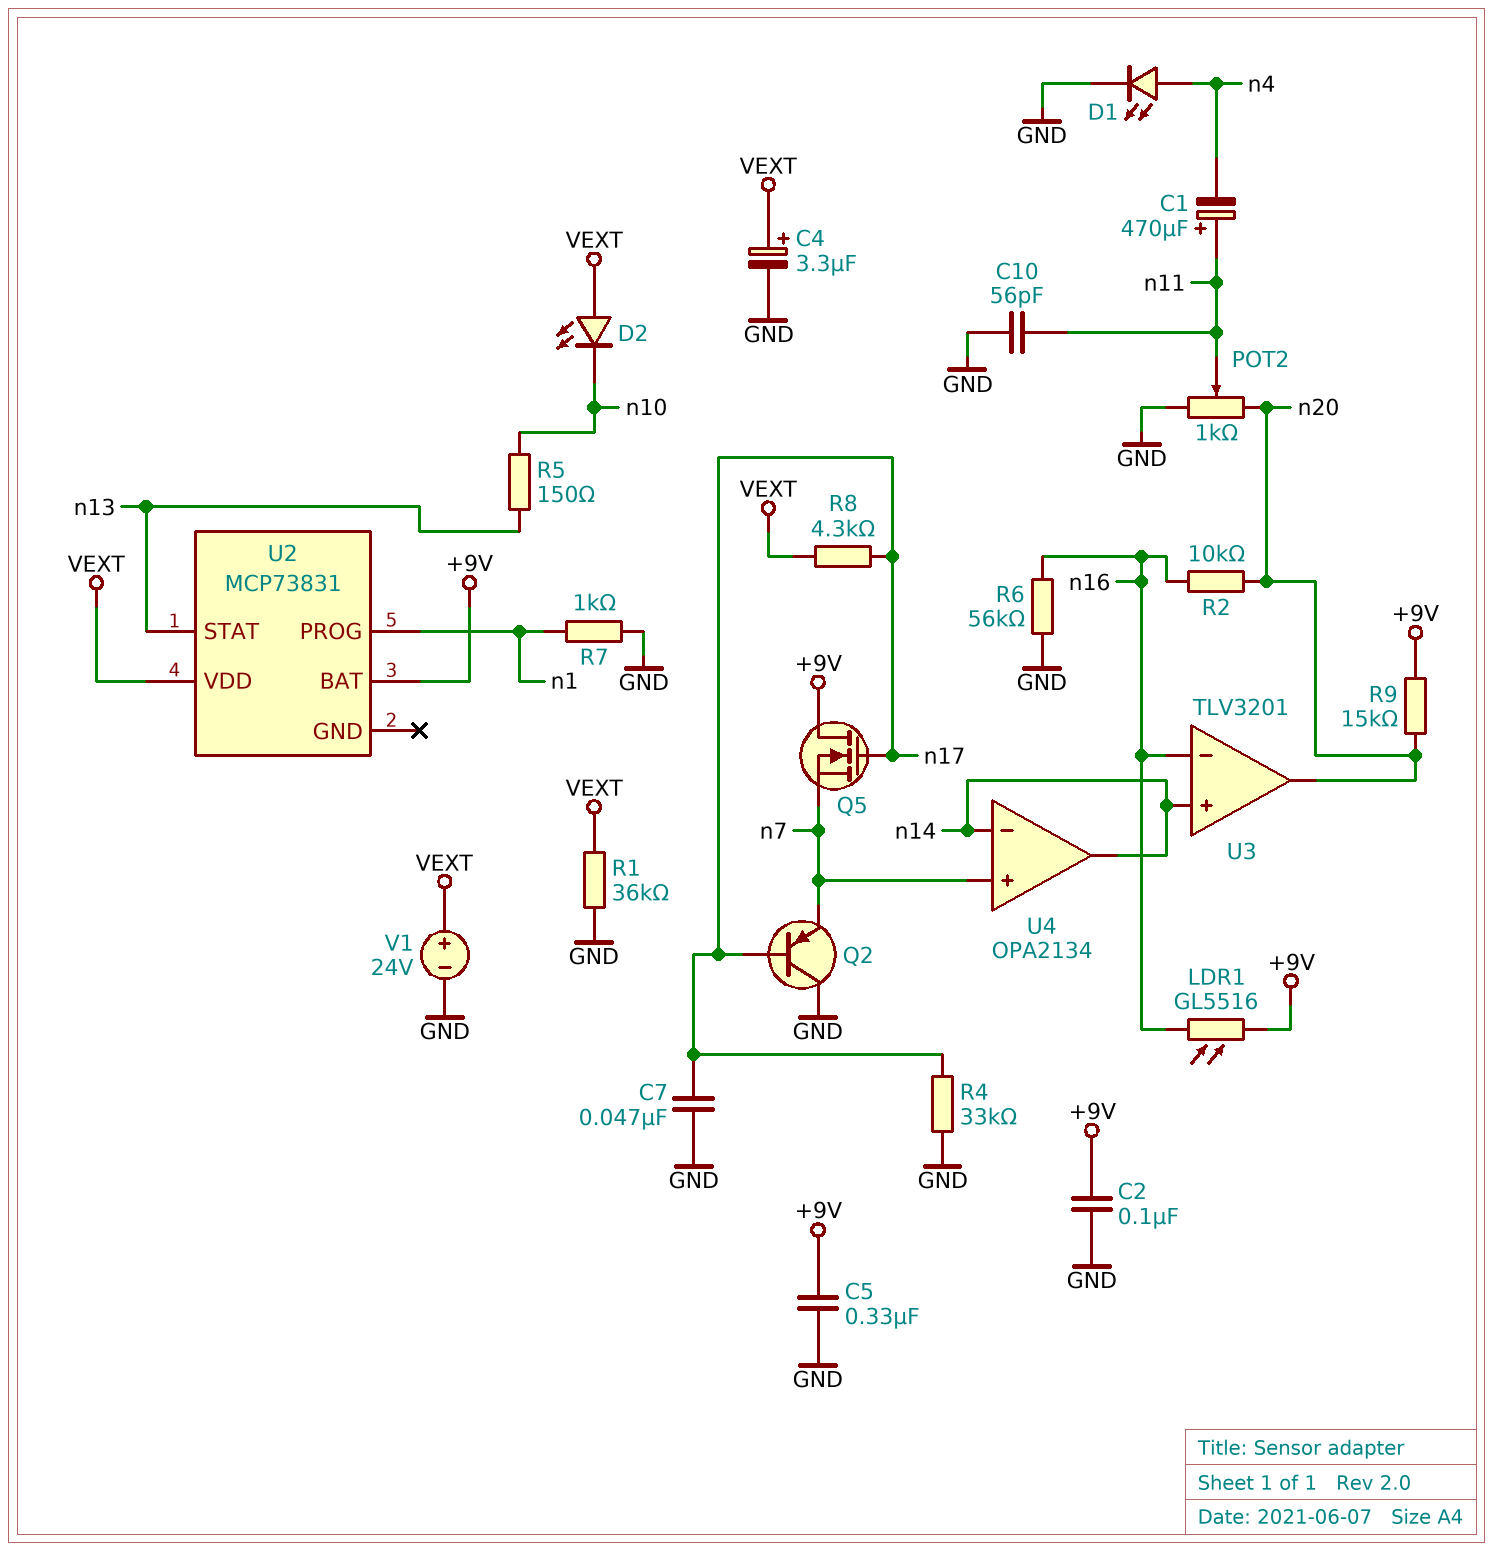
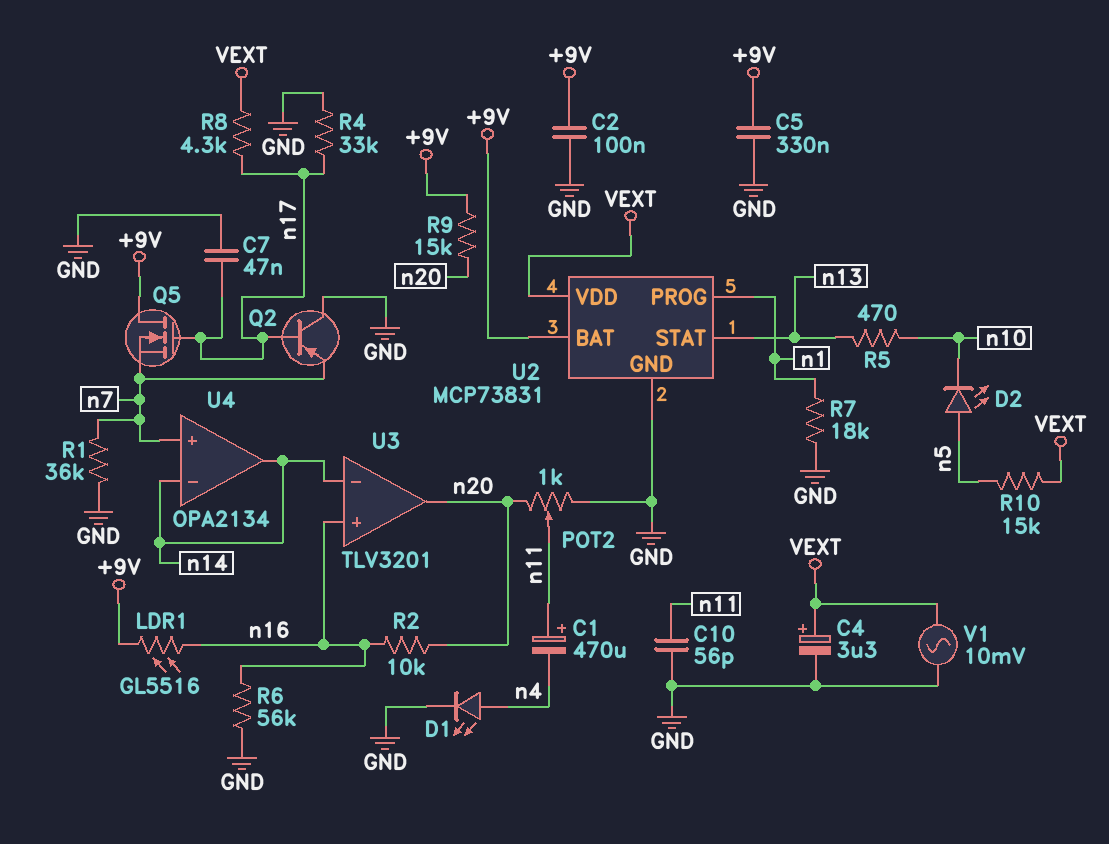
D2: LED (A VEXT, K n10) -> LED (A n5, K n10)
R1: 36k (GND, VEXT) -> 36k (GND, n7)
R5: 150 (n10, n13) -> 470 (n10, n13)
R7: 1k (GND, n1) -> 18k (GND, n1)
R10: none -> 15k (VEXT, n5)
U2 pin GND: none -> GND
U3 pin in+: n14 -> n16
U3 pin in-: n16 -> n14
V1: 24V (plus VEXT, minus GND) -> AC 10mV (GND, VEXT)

--

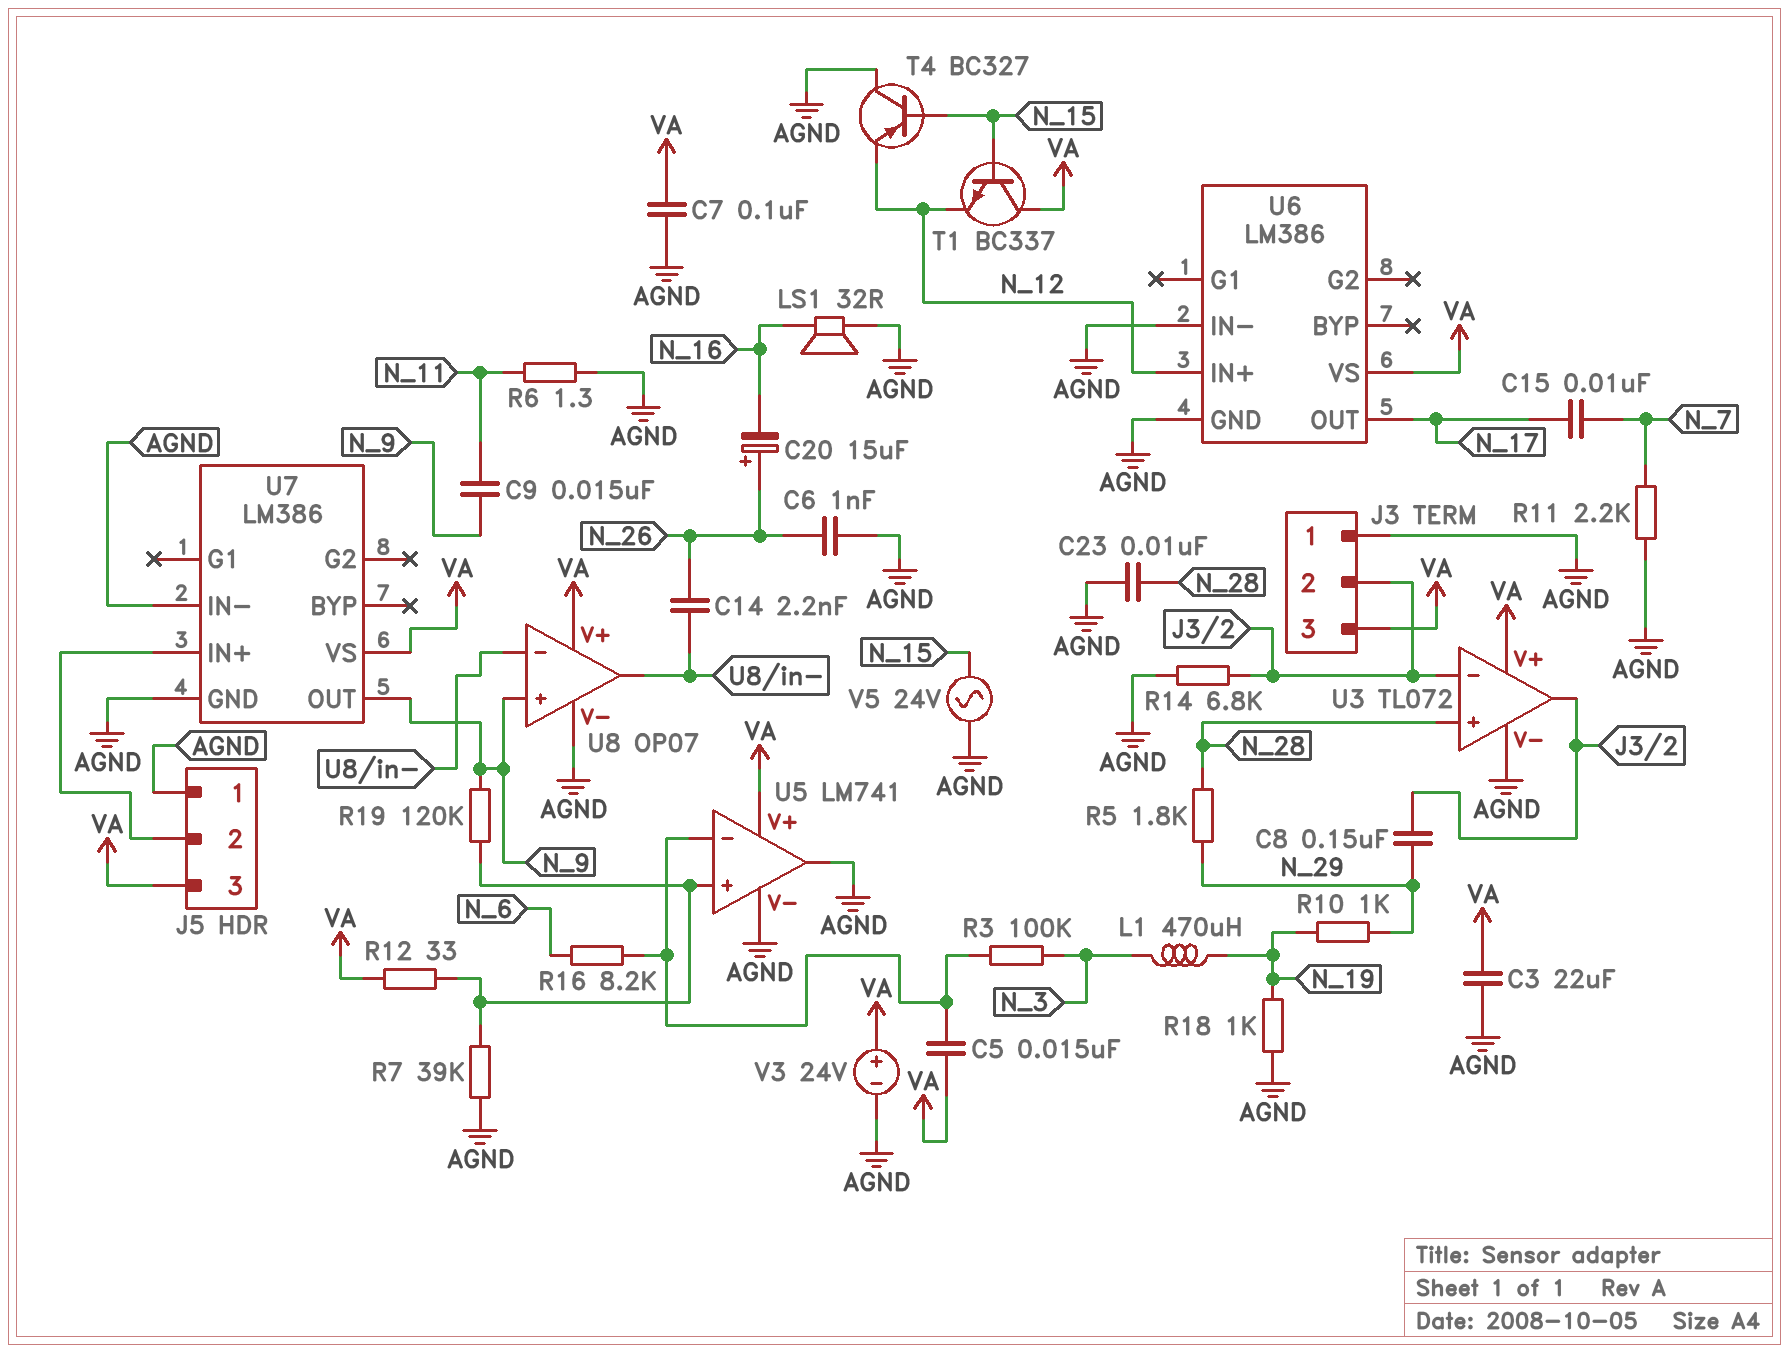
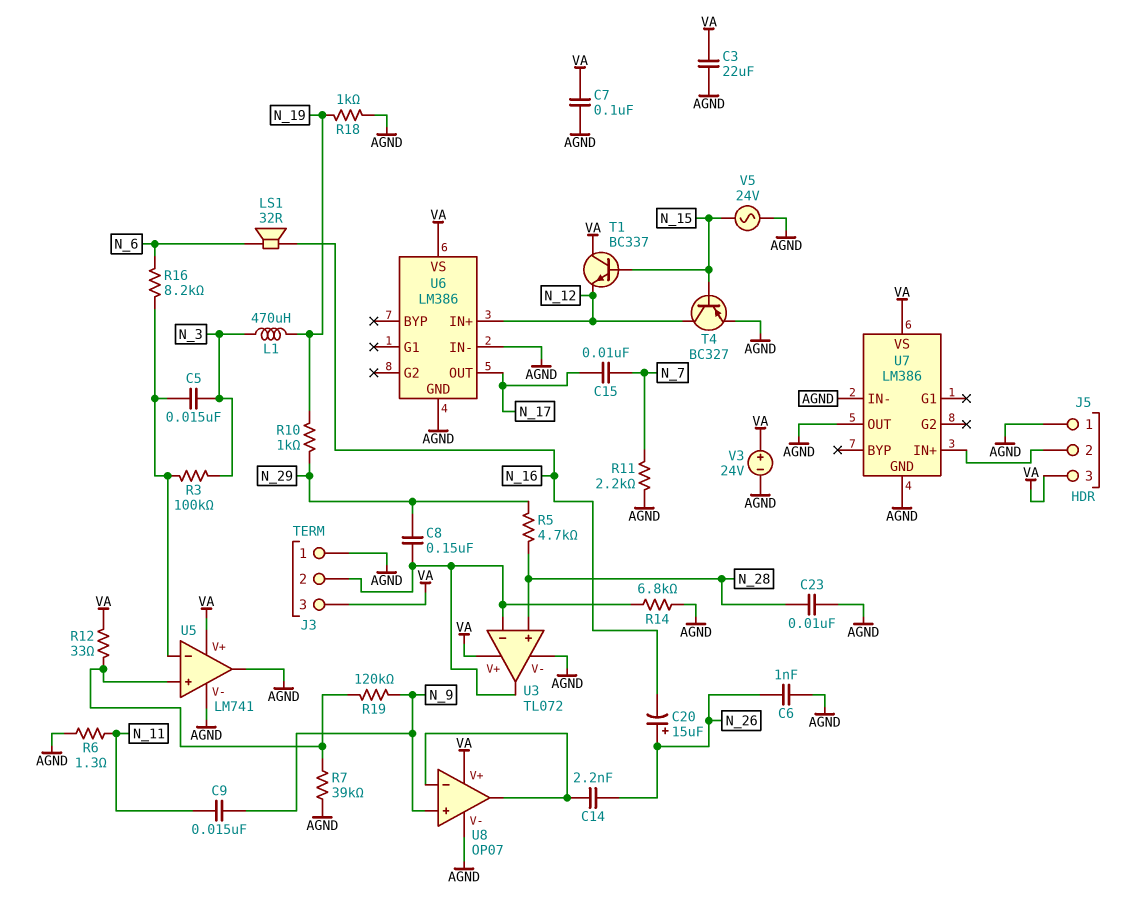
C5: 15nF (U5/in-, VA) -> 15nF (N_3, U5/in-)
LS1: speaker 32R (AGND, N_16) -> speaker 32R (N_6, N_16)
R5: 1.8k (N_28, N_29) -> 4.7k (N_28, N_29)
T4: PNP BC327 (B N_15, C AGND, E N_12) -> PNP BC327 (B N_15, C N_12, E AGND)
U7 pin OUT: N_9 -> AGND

## PROBLEM
What you give back should be only the lines of the records above, starting at the line with "D2: LED (A VEXT, K n10) -> LED (A n5, K n10)" and ending at the line with "V1: 24V (plus", restated word for word.

## RESULT OF THE EXERCISE
D2: LED (A VEXT, K n10) -> LED (A n5, K n10)
R1: 36k (GND, VEXT) -> 36k (GND, n7)
R5: 150 (n10, n13) -> 470 (n10, n13)
R7: 1k (GND, n1) -> 18k (GND, n1)
R10: none -> 15k (VEXT, n5)
U2 pin GND: none -> GND
U3 pin in+: n14 -> n16
U3 pin in-: n16 -> n14
V1: 24V (plus VEXT, minus GND) -> AC 10mV (GND, VEXT)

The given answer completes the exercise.